--- Start Available records ---

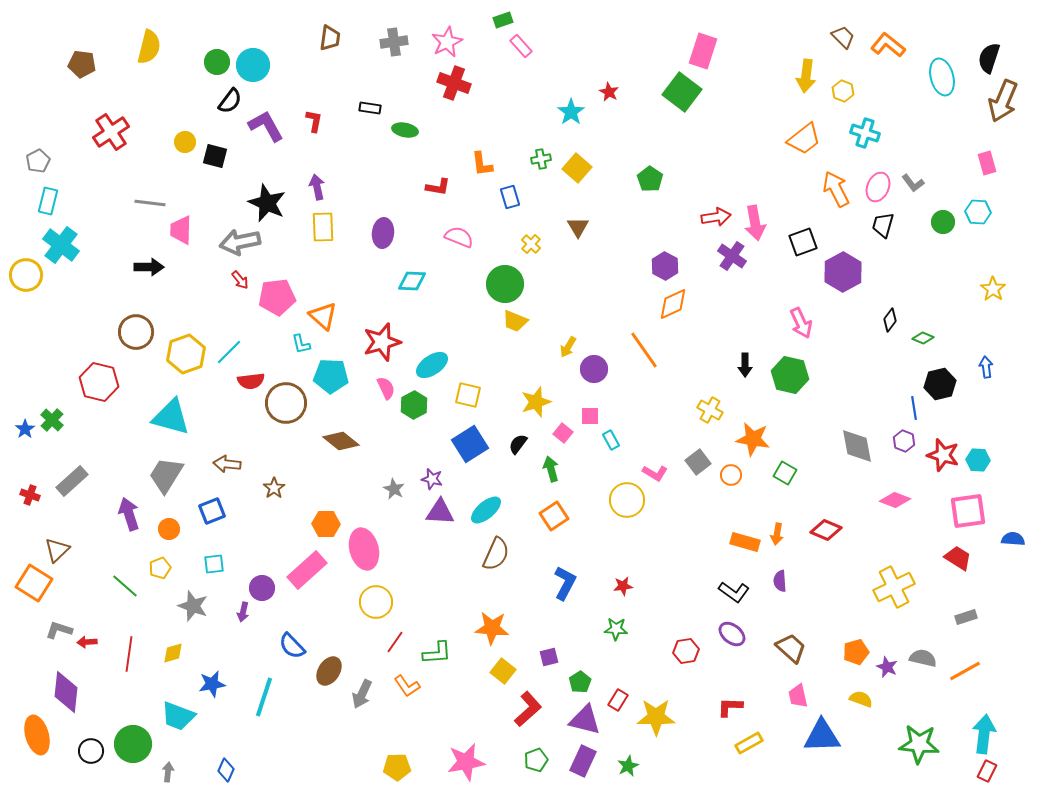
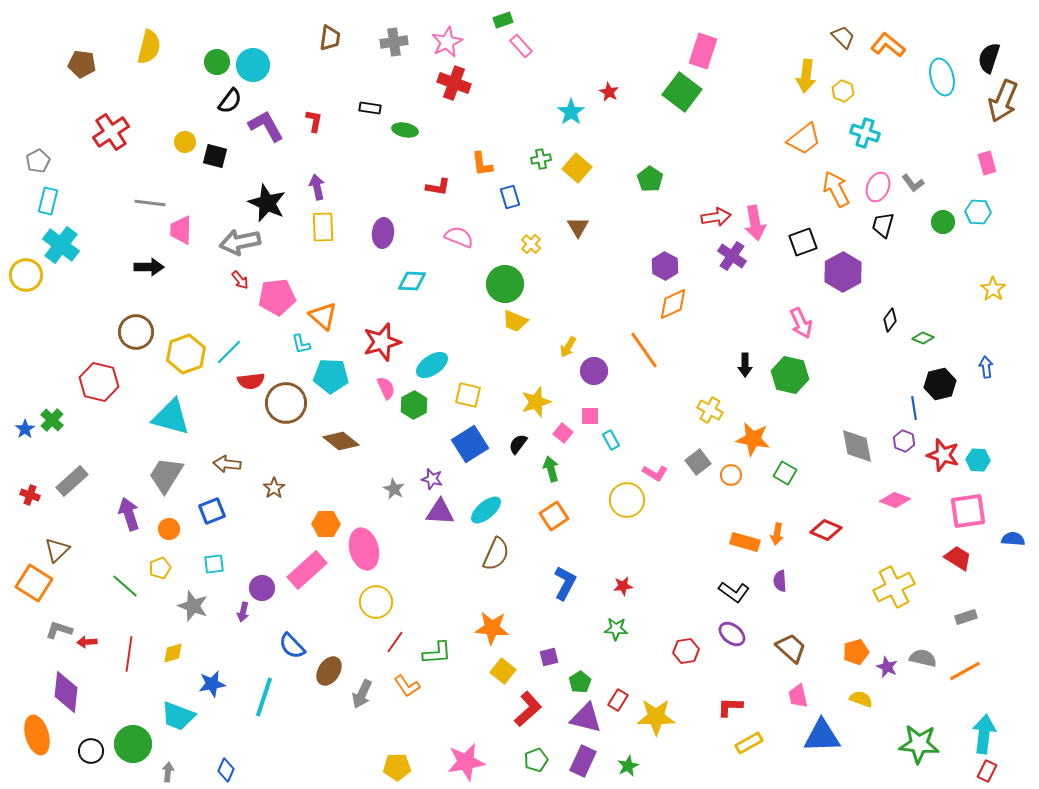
purple circle at (594, 369): moved 2 px down
purple triangle at (585, 720): moved 1 px right, 2 px up
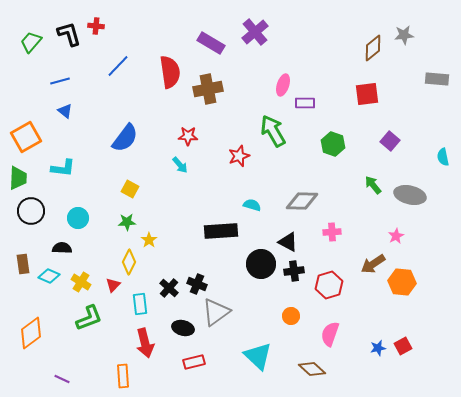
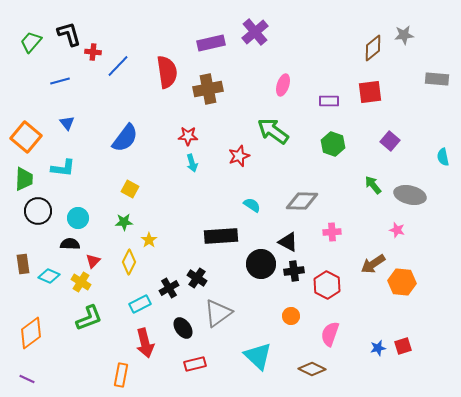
red cross at (96, 26): moved 3 px left, 26 px down
purple rectangle at (211, 43): rotated 44 degrees counterclockwise
red semicircle at (170, 72): moved 3 px left
red square at (367, 94): moved 3 px right, 2 px up
purple rectangle at (305, 103): moved 24 px right, 2 px up
blue triangle at (65, 111): moved 2 px right, 12 px down; rotated 14 degrees clockwise
green arrow at (273, 131): rotated 24 degrees counterclockwise
orange square at (26, 137): rotated 20 degrees counterclockwise
cyan arrow at (180, 165): moved 12 px right, 2 px up; rotated 24 degrees clockwise
green trapezoid at (18, 178): moved 6 px right, 1 px down
cyan semicircle at (252, 205): rotated 18 degrees clockwise
black circle at (31, 211): moved 7 px right
green star at (127, 222): moved 3 px left
black rectangle at (221, 231): moved 5 px down
pink star at (396, 236): moved 1 px right, 6 px up; rotated 28 degrees counterclockwise
black semicircle at (62, 248): moved 8 px right, 4 px up
black cross at (197, 284): moved 6 px up; rotated 12 degrees clockwise
red triangle at (113, 285): moved 20 px left, 24 px up
red hexagon at (329, 285): moved 2 px left; rotated 16 degrees counterclockwise
black cross at (169, 288): rotated 18 degrees clockwise
cyan rectangle at (140, 304): rotated 70 degrees clockwise
gray triangle at (216, 312): moved 2 px right, 1 px down
black ellipse at (183, 328): rotated 40 degrees clockwise
red square at (403, 346): rotated 12 degrees clockwise
red rectangle at (194, 362): moved 1 px right, 2 px down
brown diamond at (312, 369): rotated 16 degrees counterclockwise
orange rectangle at (123, 376): moved 2 px left, 1 px up; rotated 15 degrees clockwise
purple line at (62, 379): moved 35 px left
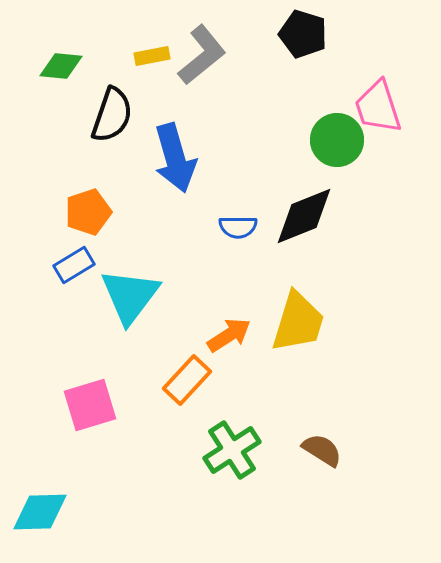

--- End Available records ---

Copy every line of the listing above without changes, leaving out the pictures.

Expected output
purple circle at (594, 369): moved 2 px down
purple triangle at (585, 720): moved 1 px right, 2 px up
red cross at (96, 26): moved 3 px left, 26 px down
purple rectangle at (211, 43): rotated 44 degrees counterclockwise
red semicircle at (170, 72): moved 3 px left
red square at (367, 94): moved 3 px right, 2 px up
purple rectangle at (305, 103): moved 24 px right, 2 px up
blue triangle at (65, 111): moved 2 px right, 12 px down; rotated 14 degrees clockwise
green arrow at (273, 131): rotated 24 degrees counterclockwise
orange square at (26, 137): rotated 20 degrees counterclockwise
cyan arrow at (180, 165): moved 12 px right, 2 px up; rotated 24 degrees clockwise
green trapezoid at (18, 178): moved 6 px right, 1 px down
cyan semicircle at (252, 205): rotated 18 degrees clockwise
black circle at (31, 211): moved 7 px right
green star at (127, 222): moved 3 px left
black rectangle at (221, 231): moved 5 px down
pink star at (396, 236): moved 1 px right, 6 px up; rotated 28 degrees counterclockwise
black semicircle at (62, 248): moved 8 px right, 4 px up
black cross at (197, 284): moved 6 px up; rotated 12 degrees clockwise
red triangle at (113, 285): moved 20 px left, 24 px up
red hexagon at (329, 285): moved 2 px left; rotated 16 degrees counterclockwise
black cross at (169, 288): rotated 18 degrees clockwise
cyan rectangle at (140, 304): rotated 70 degrees clockwise
gray triangle at (216, 312): moved 2 px right, 1 px down
black ellipse at (183, 328): rotated 40 degrees clockwise
red square at (403, 346): rotated 12 degrees clockwise
red rectangle at (194, 362): moved 1 px right, 2 px down
brown diamond at (312, 369): rotated 16 degrees counterclockwise
orange rectangle at (123, 376): moved 2 px left, 1 px up; rotated 15 degrees clockwise
purple line at (62, 379): moved 35 px left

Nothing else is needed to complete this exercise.